Request: In the material below, copy the lines word for word, starting at the line that contains "kg [200, 128]" and stopping after the line that contains "y] center coordinate.".

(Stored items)
◇ ◇ ◇
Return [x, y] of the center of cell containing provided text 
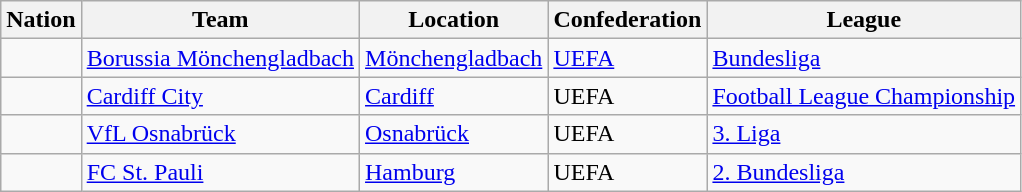
Borussia Mönchengladbach [220, 58]
Mönchengladbach [454, 58]
League [864, 20]
3. Liga [864, 134]
Team [220, 20]
FC St. Pauli [220, 172]
VfL Osnabrück [220, 134]
Osnabrück [454, 134]
Confederation [628, 20]
Hamburg [454, 172]
Football League Championship [864, 96]
Cardiff City [220, 96]
2. Bundesliga [864, 172]
Location [454, 20]
Cardiff [454, 96]
Nation [41, 20]
Bundesliga [864, 58]
Return the (x, y) coordinate for the center point of the cell that contains the specified text.  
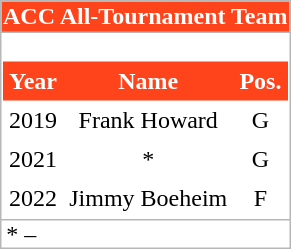
Pos. (260, 82)
ACC All-Tournament Team (146, 17)
Name (148, 82)
Jimmy Boeheim (148, 198)
* – (146, 234)
2019 (33, 120)
2022 (33, 198)
F (260, 198)
Year Name Pos. 2019 Frank Howard G 2021 * G 2022 Jimmy Boeheim F (146, 126)
Year (33, 82)
2021 (33, 160)
* (148, 160)
Frank Howard (148, 120)
Pinpoint the cell where the given text exists, returning its (x, y) midpoint coordinate. 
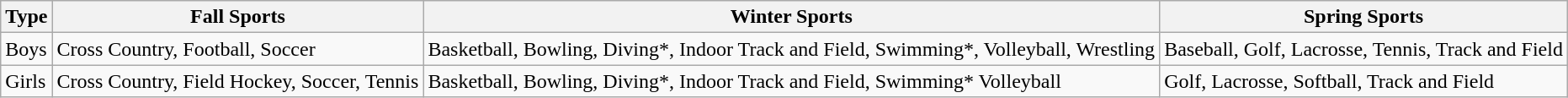
Basketball, Bowling, Diving*, Indoor Track and Field, Swimming*, Volleyball, Wrestling (791, 49)
Golf, Lacrosse, Softball, Track and Field (1363, 81)
Girls (27, 81)
Fall Sports (237, 17)
Winter Sports (791, 17)
Type (27, 17)
Basketball, Bowling, Diving*, Indoor Track and Field, Swimming* Volleyball (791, 81)
Cross Country, Field Hockey, Soccer, Tennis (237, 81)
Cross Country, Football, Soccer (237, 49)
Spring Sports (1363, 17)
Baseball, Golf, Lacrosse, Tennis, Track and Field (1363, 49)
Boys (27, 49)
Return the [x, y] coordinate for the center point of the cell that contains the specified text.  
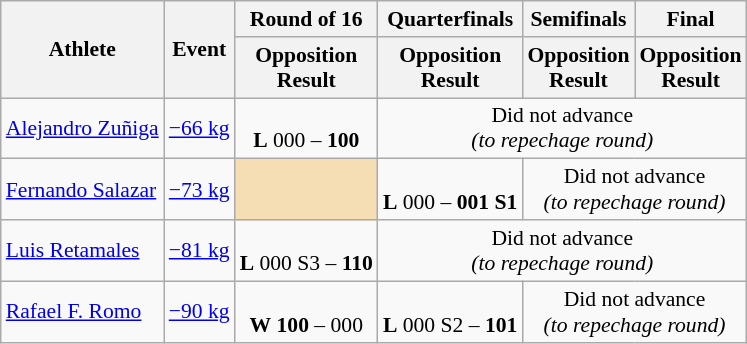
−66 kg [200, 128]
L 000 S3 – 110 [306, 250]
W 100 – 000 [306, 312]
Quarterfinals [450, 19]
L 000 – 100 [306, 128]
−81 kg [200, 250]
Athlete [82, 50]
Fernando Salazar [82, 190]
Semifinals [578, 19]
−73 kg [200, 190]
Alejandro Zuñiga [82, 128]
Round of 16 [306, 19]
L 000 S2 – 101 [450, 312]
Final [690, 19]
L 000 – 001 S1 [450, 190]
Luis Retamales [82, 250]
Event [200, 50]
Rafael F. Romo [82, 312]
−90 kg [200, 312]
Locate the cell with the specified text and output its [x, y] center coordinate. 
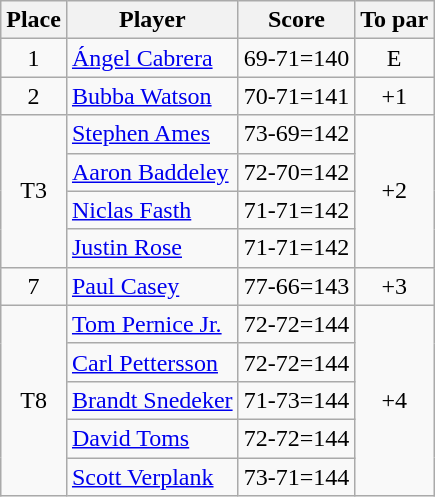
David Toms [152, 438]
T8 [34, 400]
Player [152, 20]
To par [394, 20]
2 [34, 96]
+2 [394, 191]
Aaron Baddeley [152, 172]
73-69=142 [296, 134]
+4 [394, 400]
+1 [394, 96]
77-66=143 [296, 286]
Score [296, 20]
T3 [34, 191]
Paul Casey [152, 286]
73-71=144 [296, 477]
E [394, 58]
+3 [394, 286]
Carl Pettersson [152, 362]
Justin Rose [152, 248]
Bubba Watson [152, 96]
71-73=144 [296, 400]
Ángel Cabrera [152, 58]
Scott Verplank [152, 477]
Niclas Fasth [152, 210]
Tom Pernice Jr. [152, 324]
70-71=141 [296, 96]
Brandt Snedeker [152, 400]
69-71=140 [296, 58]
72-70=142 [296, 172]
Place [34, 20]
7 [34, 286]
Stephen Ames [152, 134]
1 [34, 58]
Pinpoint the cell where the given text exists, returning its [X, Y] midpoint coordinate. 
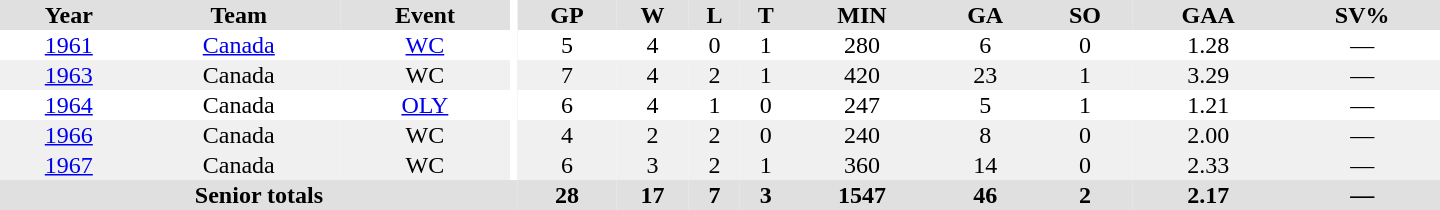
420 [862, 75]
2.33 [1208, 165]
46 [986, 195]
SV% [1362, 15]
17 [652, 195]
1961 [69, 45]
3.29 [1208, 75]
1547 [862, 195]
1963 [69, 75]
Year [69, 15]
8 [986, 135]
GA [986, 15]
T [766, 15]
GP [567, 15]
360 [862, 165]
280 [862, 45]
Team [239, 15]
1.28 [1208, 45]
1967 [69, 165]
28 [567, 195]
23 [986, 75]
Senior totals [259, 195]
2.00 [1208, 135]
L [714, 15]
W [652, 15]
1964 [69, 105]
2.17 [1208, 195]
247 [862, 105]
SO [1085, 15]
OLY [425, 105]
1966 [69, 135]
MIN [862, 15]
1.21 [1208, 105]
Event [425, 15]
240 [862, 135]
14 [986, 165]
GAA [1208, 15]
Capture the cell that displays the provided text and extract its [X, Y] central coordinate. 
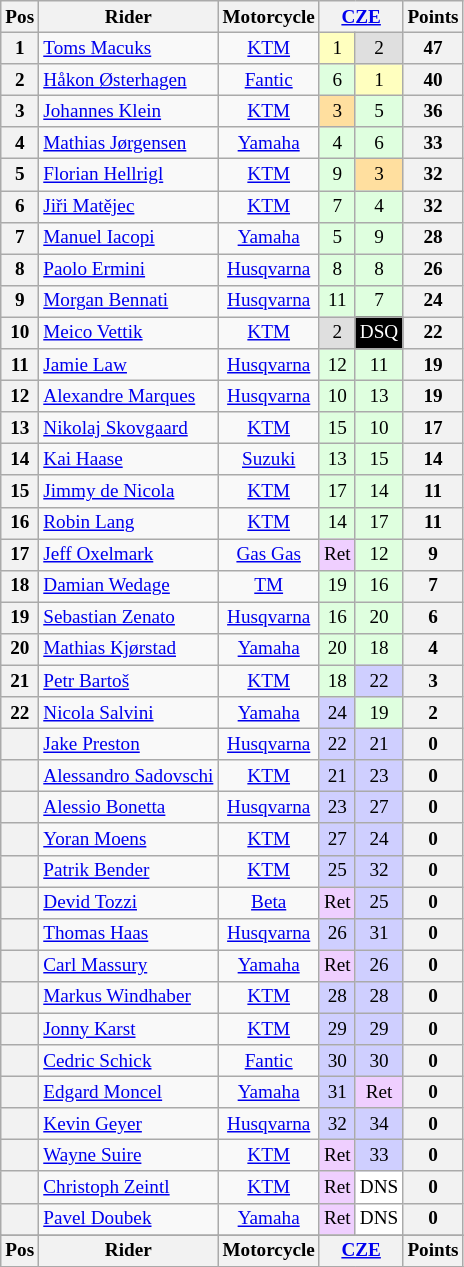
47 [433, 48]
Thomas Haas [128, 934]
Petr Bartoš [128, 681]
Manuel Iacopi [128, 238]
TM [269, 586]
Johannes Klein [128, 111]
Alessandro Sadovschi [128, 776]
Patrik Bender [128, 871]
Jiři Matějec [128, 206]
Meico Vettik [128, 333]
Florian Hellrigl [128, 175]
Nikolaj Skovgaard [128, 428]
Morgan Bennati [128, 301]
Wayne Suire [128, 1156]
Alessio Bonetta [128, 808]
Devid Tozzi [128, 902]
DSQ [379, 333]
Jake Preston [128, 744]
Jeff Oxelmark [128, 554]
Jamie Law [128, 365]
Kai Haase [128, 460]
Markus Windhaber [128, 997]
40 [433, 80]
Carl Massury [128, 966]
Edgard Moncel [128, 1092]
Toms Macuks [128, 48]
Yoran Moens [128, 839]
Suzuki [269, 460]
Beta [269, 902]
Paolo Ermini [128, 270]
36 [433, 111]
Sebastian Zenato [128, 618]
Kevin Geyer [128, 1124]
Gas Gas [269, 554]
Pavel Doubek [128, 1219]
34 [379, 1124]
Mathias Kjørstad [128, 649]
Cedric Schick [128, 1061]
Nicola Salvini [128, 713]
Håkon Østerhagen [128, 80]
Mathias Jørgensen [128, 143]
Robin Lang [128, 523]
Jonny Karst [128, 1029]
Jimmy de Nicola [128, 491]
Alexandre Marques [128, 396]
Damian Wedage [128, 586]
Christoph Zeintl [128, 1187]
Return the [X, Y] coordinate for the center point of the cell that contains the specified text.  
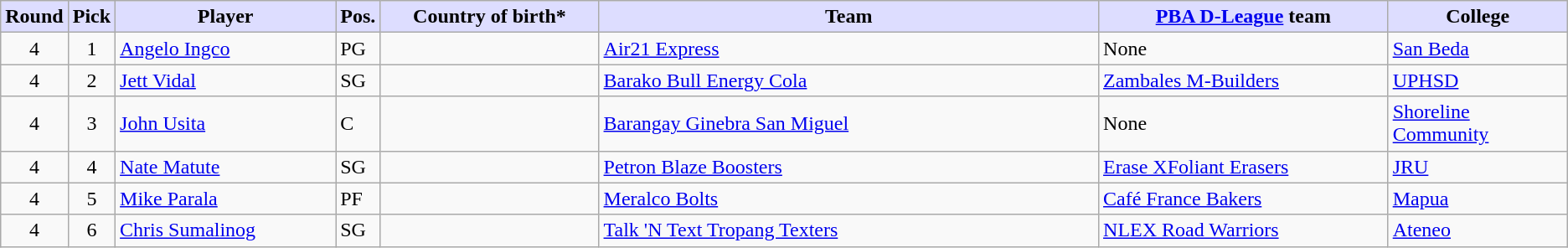
Air21 Express [848, 49]
Café France Bakers [1244, 199]
Player [226, 17]
Nate Matute [226, 167]
Chris Sumalinog [226, 230]
San Beda [1478, 49]
Pos. [358, 17]
NLEX Road Warriors [1244, 230]
Round [34, 17]
Team [848, 17]
Mapua [1478, 199]
Zambales M-Builders [1244, 80]
1 [91, 49]
PF [358, 199]
Petron Blaze Boosters [848, 167]
2 [91, 80]
Ateneo [1478, 230]
JRU [1478, 167]
Barako Bull Energy Cola [848, 80]
Pick [91, 17]
College [1478, 17]
3 [91, 124]
Jett Vidal [226, 80]
Shoreline Community [1478, 124]
Erase XFoliant Erasers [1244, 167]
C [358, 124]
Country of birth* [489, 17]
Mike Parala [226, 199]
Meralco Bolts [848, 199]
5 [91, 199]
Angelo Ingco [226, 49]
UPHSD [1478, 80]
6 [91, 230]
Talk 'N Text Tropang Texters [848, 230]
Barangay Ginebra San Miguel [848, 124]
PBA D-League team [1244, 17]
John Usita [226, 124]
PG [358, 49]
Locate the cell with the specified text and output its (x, y) center coordinate. 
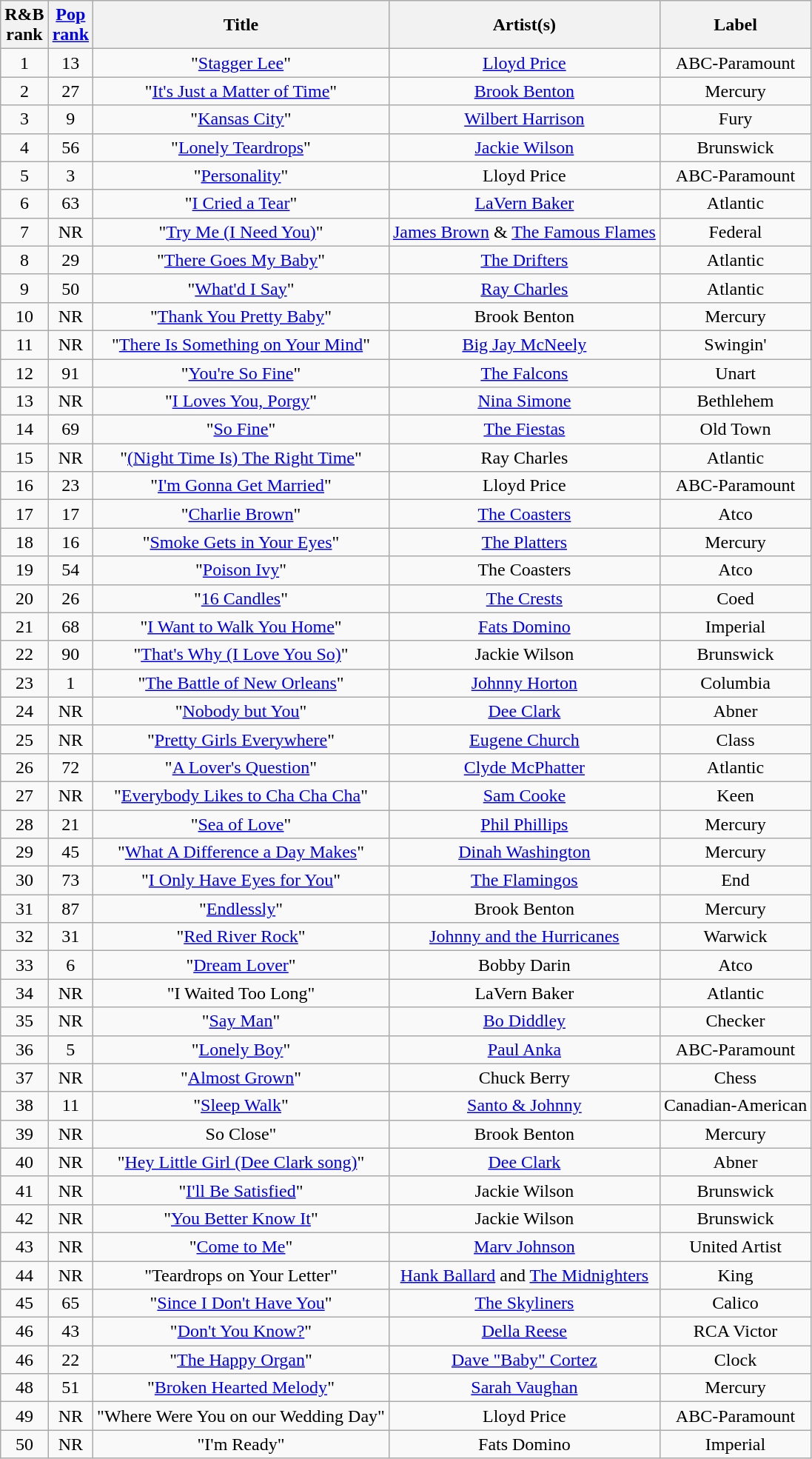
Marv Johnson (524, 1246)
33 (24, 964)
"There Is Something on Your Mind" (241, 344)
Johnny Horton (524, 682)
38 (24, 1105)
"Teardrops on Your Letter" (241, 1274)
10 (24, 316)
15 (24, 457)
"The Happy Organ" (241, 1359)
"Almost Grown" (241, 1077)
"Personality" (241, 175)
"16 Candles" (241, 598)
Sarah Vaughan (524, 1387)
"I'm Gonna Get Married" (241, 486)
"The Battle of New Orleans" (241, 682)
8 (24, 260)
56 (70, 147)
4 (24, 147)
"Pretty Girls Everywhere" (241, 739)
"I Only Have Eyes for You" (241, 880)
Wilbert Harrison (524, 119)
91 (70, 372)
The Crests (524, 598)
73 (70, 880)
"Lonely Boy" (241, 1049)
Bethlehem (735, 401)
Artist(s) (524, 25)
R&Brank (24, 25)
Warwick (735, 936)
12 (24, 372)
"You're So Fine" (241, 372)
19 (24, 570)
"Charlie Brown" (241, 514)
72 (70, 767)
Sam Cooke (524, 795)
So Close" (241, 1133)
37 (24, 1077)
87 (70, 908)
"Everybody Likes to Cha Cha Cha" (241, 795)
Dinah Washington (524, 852)
"Thank You Pretty Baby" (241, 316)
63 (70, 204)
Bobby Darin (524, 964)
25 (24, 739)
44 (24, 1274)
42 (24, 1218)
Federal (735, 232)
Clock (735, 1359)
United Artist (735, 1246)
The Skyliners (524, 1303)
"Sea of Love" (241, 824)
65 (70, 1303)
Big Jay McNeely (524, 344)
"Hey Little Girl (Dee Clark song)" (241, 1161)
"Try Me (I Need You)" (241, 232)
"You Better Know It" (241, 1218)
68 (70, 626)
24 (24, 711)
32 (24, 936)
Old Town (735, 429)
"I'm Ready" (241, 1443)
RCA Victor (735, 1331)
Hank Ballard and The Midnighters (524, 1274)
"That's Why (I Love You So)" (241, 654)
Columbia (735, 682)
39 (24, 1133)
Paul Anka (524, 1049)
"(Night Time Is) The Right Time" (241, 457)
2 (24, 91)
51 (70, 1387)
90 (70, 654)
18 (24, 542)
"A Lover's Question" (241, 767)
Swingin' (735, 344)
"Kansas City" (241, 119)
Fury (735, 119)
Santo & Johnny (524, 1105)
The Flamingos (524, 880)
"What A Difference a Day Makes" (241, 852)
Eugene Church (524, 739)
Johnny and the Hurricanes (524, 936)
Bo Diddley (524, 1021)
Calico (735, 1303)
54 (70, 570)
69 (70, 429)
"I Cried a Tear" (241, 204)
Nina Simone (524, 401)
"Since I Don't Have You" (241, 1303)
Chess (735, 1077)
"Say Man" (241, 1021)
30 (24, 880)
King (735, 1274)
Coed (735, 598)
"Poison Ivy" (241, 570)
The Fiestas (524, 429)
"Broken Hearted Melody" (241, 1387)
Phil Phillips (524, 824)
Unart (735, 372)
James Brown & The Famous Flames (524, 232)
"Don't You Know?" (241, 1331)
Class (735, 739)
Clyde McPhatter (524, 767)
Della Reese (524, 1331)
Label (735, 25)
35 (24, 1021)
"Lonely Teardrops" (241, 147)
28 (24, 824)
34 (24, 993)
Checker (735, 1021)
"So Fine" (241, 429)
"There Goes My Baby" (241, 260)
End (735, 880)
"Nobody but You" (241, 711)
Poprank (70, 25)
48 (24, 1387)
14 (24, 429)
41 (24, 1190)
"Smoke Gets in Your Eyes" (241, 542)
Title (241, 25)
7 (24, 232)
"Sleep Walk" (241, 1105)
40 (24, 1161)
36 (24, 1049)
Keen (735, 795)
The Drifters (524, 260)
"I'll Be Satisfied" (241, 1190)
The Platters (524, 542)
"It's Just a Matter of Time" (241, 91)
"Red River Rock" (241, 936)
"Endlessly" (241, 908)
"Dream Lover" (241, 964)
20 (24, 598)
"I Waited Too Long" (241, 993)
"Where Were You on our Wedding Day" (241, 1415)
"Stagger Lee" (241, 63)
"Come to Me" (241, 1246)
"What'd I Say" (241, 288)
"I Want to Walk You Home" (241, 626)
Canadian-American (735, 1105)
"I Loves You, Porgy" (241, 401)
Dave "Baby" Cortez (524, 1359)
The Falcons (524, 372)
Chuck Berry (524, 1077)
49 (24, 1415)
Search for the cell housing the specified text and yield its (x, y) center coordinate. 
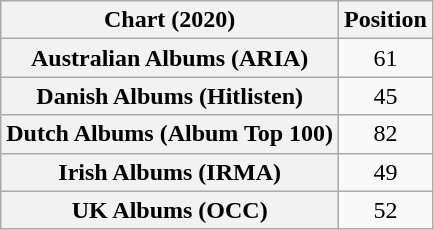
Dutch Albums (Album Top 100) (170, 134)
Danish Albums (Hitlisten) (170, 96)
UK Albums (OCC) (170, 210)
Australian Albums (ARIA) (170, 58)
82 (386, 134)
Chart (2020) (170, 20)
Position (386, 20)
Irish Albums (IRMA) (170, 172)
49 (386, 172)
52 (386, 210)
45 (386, 96)
61 (386, 58)
Determine the [x, y] coordinate at the center of the cell enclosing the given text.  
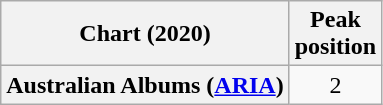
2 [335, 85]
Chart (2020) [145, 34]
Peakposition [335, 34]
Australian Albums (ARIA) [145, 85]
Detect which cell encompasses the target text, then output its (X, Y) center coordinate. 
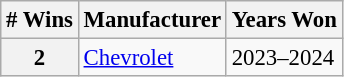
◇ ◇ ◇
Correct response:
−66 kg [200, 128]
L 000 S3 – 110 [306, 250]
W 100 – 000 [306, 312]
Quarterfinals [450, 19]
L 000 – 100 [306, 128]
−81 kg [200, 250]
Athlete [82, 50]
Fernando Salazar [82, 190]
Semifinals [578, 19]
−73 kg [200, 190]
Alejandro Zuñiga [82, 128]
Round of 16 [306, 19]
L 000 S2 – 101 [450, 312]
Final [690, 19]
L 000 – 001 S1 [450, 190]
Luis Retamales [82, 250]
Event [200, 50]
Rafael F. Romo [82, 312]
−90 kg [200, 312]
Locate the cell with the specified text and output its [x, y] center coordinate. 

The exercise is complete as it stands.